▶ [Assignment]:
Span requested from the data below: the line with "R2: 22k (5V, N_20) -> 22k (5V, N_24)" through the line with "TR6: NPN TIP120", both included. Give only these lines again, exactly, and leave every picture out.

▶ [Data for review]:

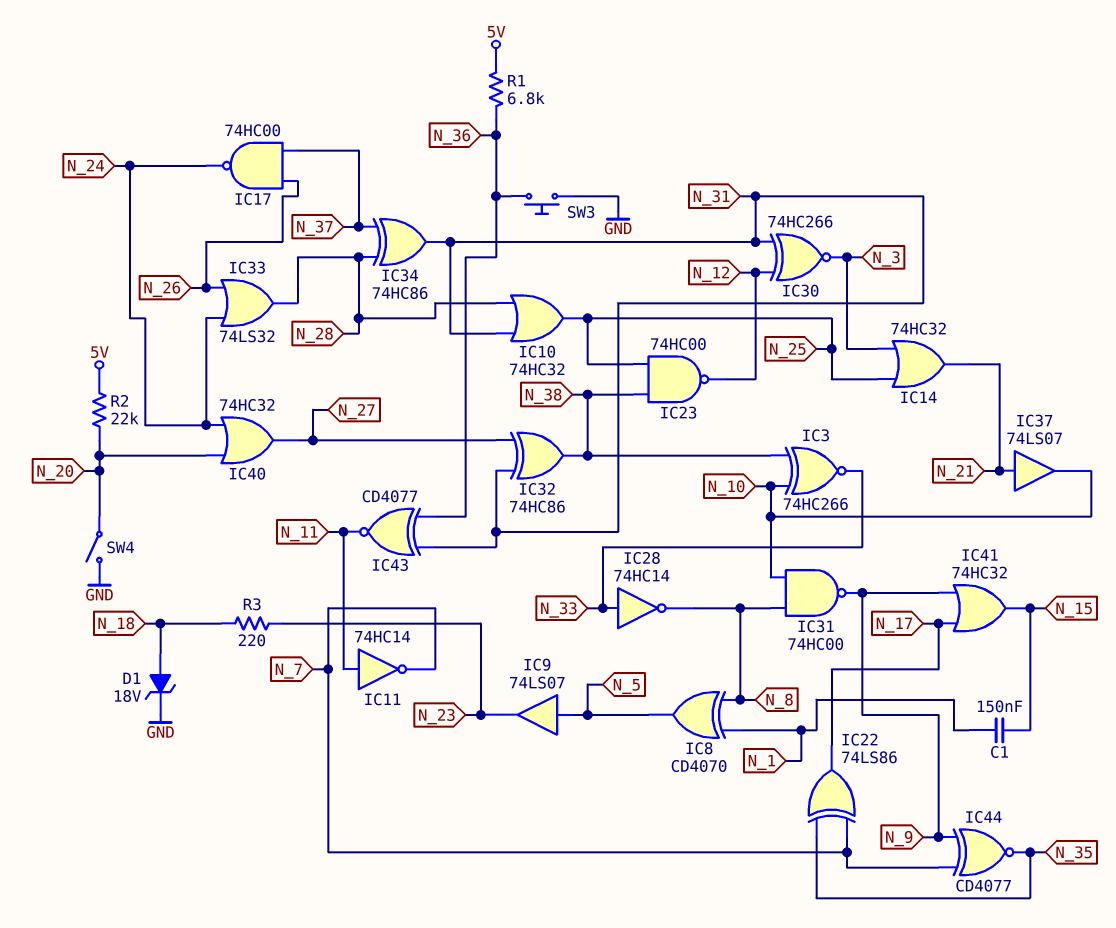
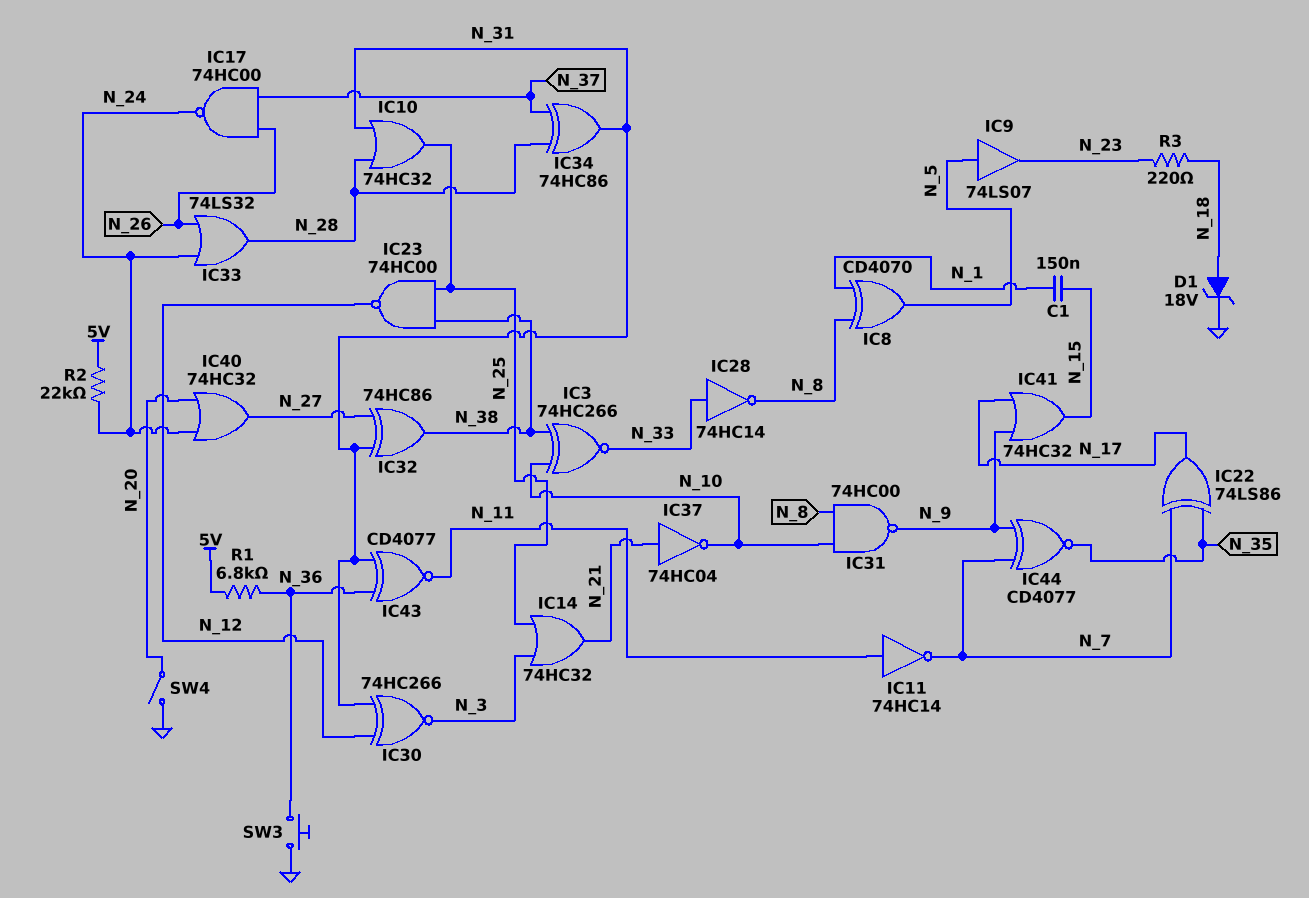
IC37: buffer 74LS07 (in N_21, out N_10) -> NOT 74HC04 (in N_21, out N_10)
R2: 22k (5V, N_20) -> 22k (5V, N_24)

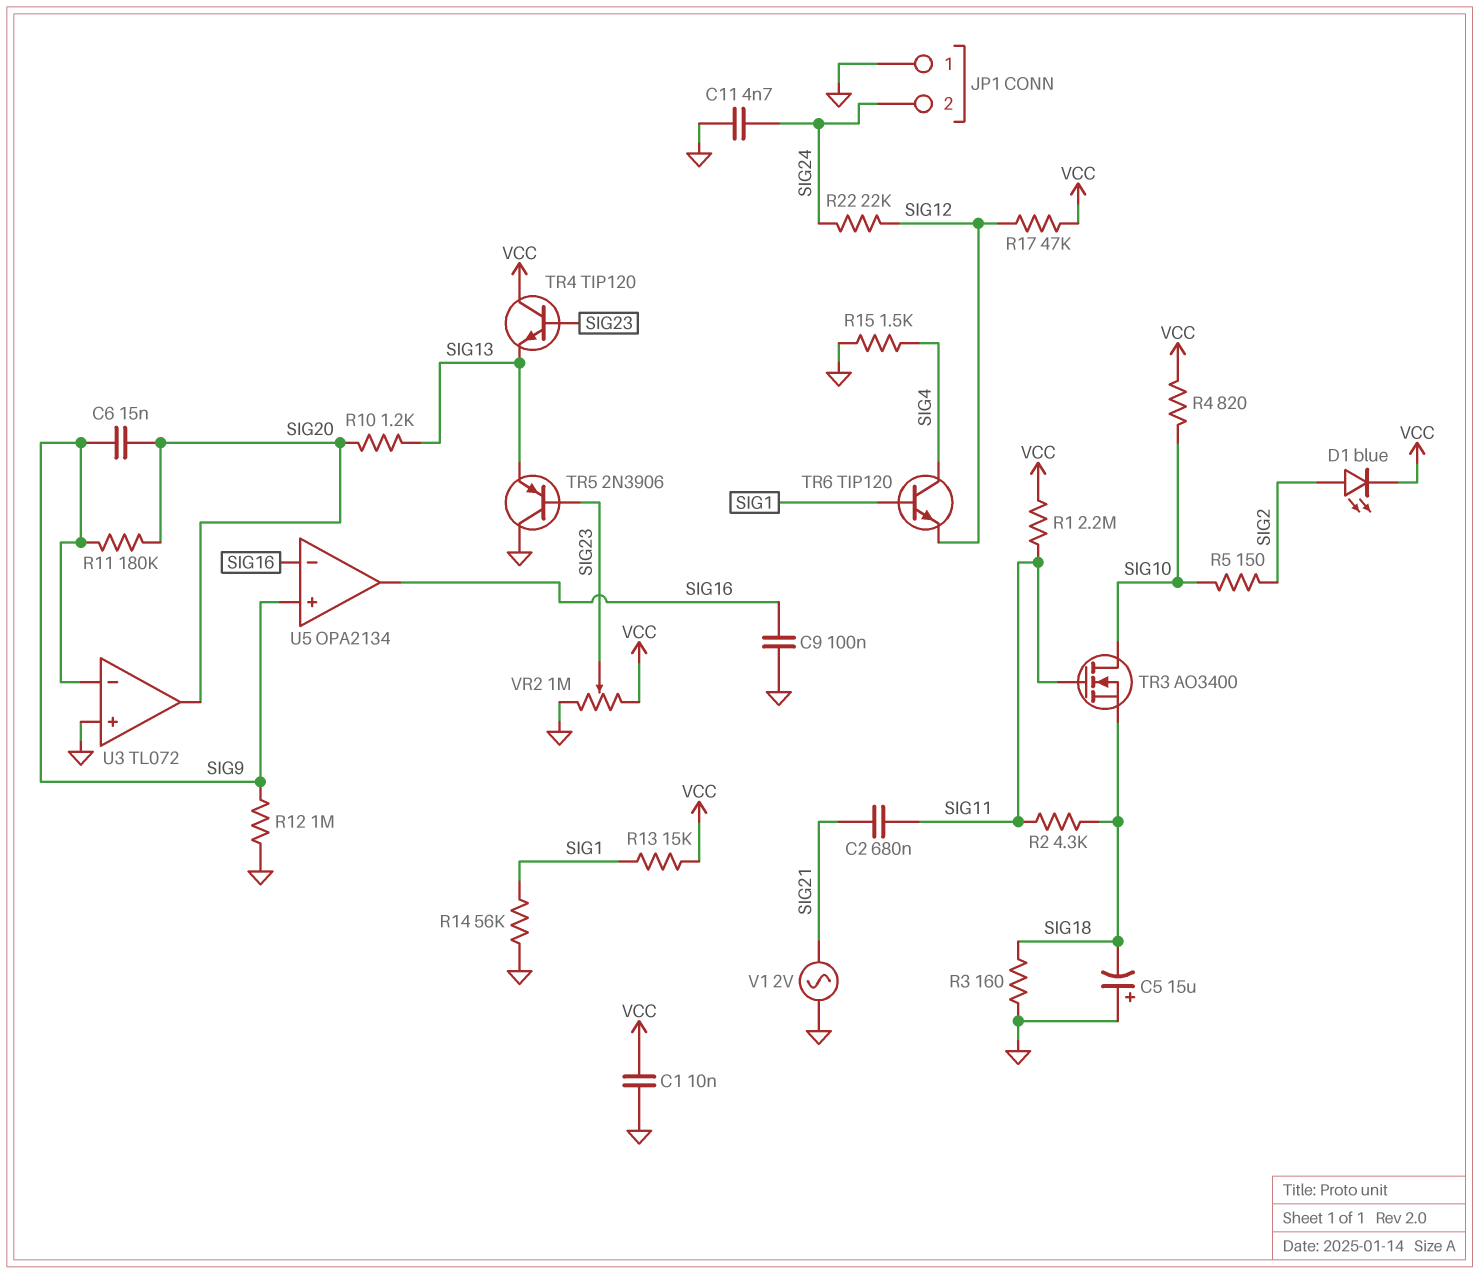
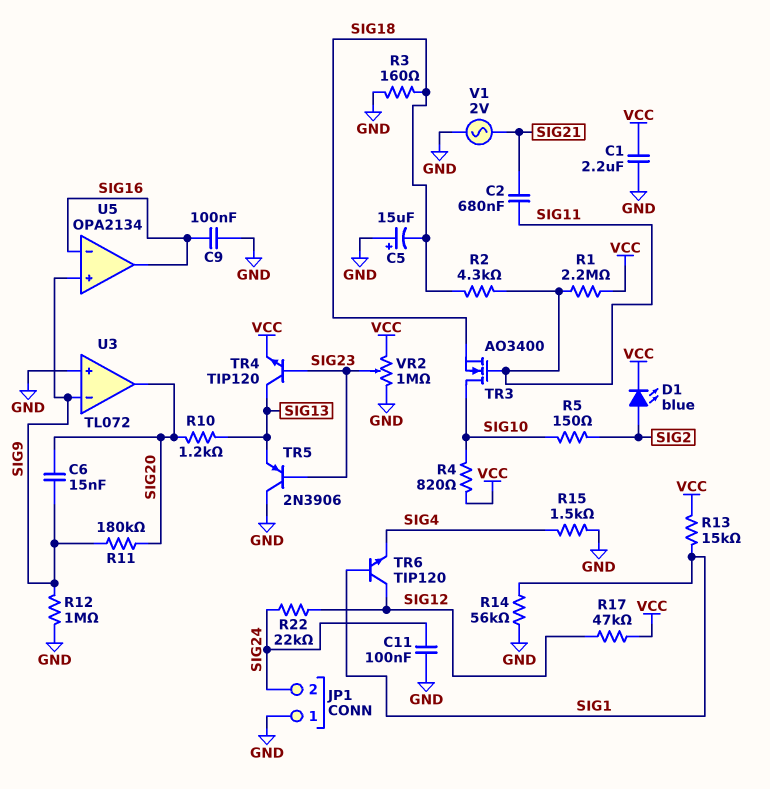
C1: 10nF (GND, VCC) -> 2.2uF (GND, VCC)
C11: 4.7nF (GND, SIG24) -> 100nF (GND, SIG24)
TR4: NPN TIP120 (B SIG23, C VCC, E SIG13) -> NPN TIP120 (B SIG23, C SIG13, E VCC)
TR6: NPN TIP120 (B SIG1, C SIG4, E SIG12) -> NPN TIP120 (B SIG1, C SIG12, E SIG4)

---

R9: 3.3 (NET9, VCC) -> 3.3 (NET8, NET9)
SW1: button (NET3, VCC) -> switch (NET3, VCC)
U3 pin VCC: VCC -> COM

▶ [Result of the exercise]:
R2: 22k (5V, N_20) -> 22k (5V, N_24)

C1: 10nF (GND, VCC) -> 2.2uF (GND, VCC)
C11: 4.7nF (GND, SIG24) -> 100nF (GND, SIG24)
TR4: NPN TIP120 (B SIG23, C VCC, E SIG13) -> NPN TIP120 (B SIG23, C SIG13, E VCC)
TR6: NPN TIP120 (B SIG1, C SIG4, E SIG12) -> NPN TIP120 (B SIG1, C SIG12, E SIG4)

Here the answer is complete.